** Information supplied **
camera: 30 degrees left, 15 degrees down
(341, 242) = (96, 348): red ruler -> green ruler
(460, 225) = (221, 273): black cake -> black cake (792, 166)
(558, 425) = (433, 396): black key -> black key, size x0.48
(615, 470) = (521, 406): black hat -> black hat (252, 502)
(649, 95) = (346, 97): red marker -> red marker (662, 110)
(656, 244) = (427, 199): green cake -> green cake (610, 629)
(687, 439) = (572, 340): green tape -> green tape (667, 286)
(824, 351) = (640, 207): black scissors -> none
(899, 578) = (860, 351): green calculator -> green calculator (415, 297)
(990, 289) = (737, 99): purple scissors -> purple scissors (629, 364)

** Your instructions **
Look through the entries above and copy each line that has "scissors" in it.

** Solution for this task **
(824, 351) = (640, 207): black scissors -> none
(990, 289) = (737, 99): purple scissors -> purple scissors (629, 364)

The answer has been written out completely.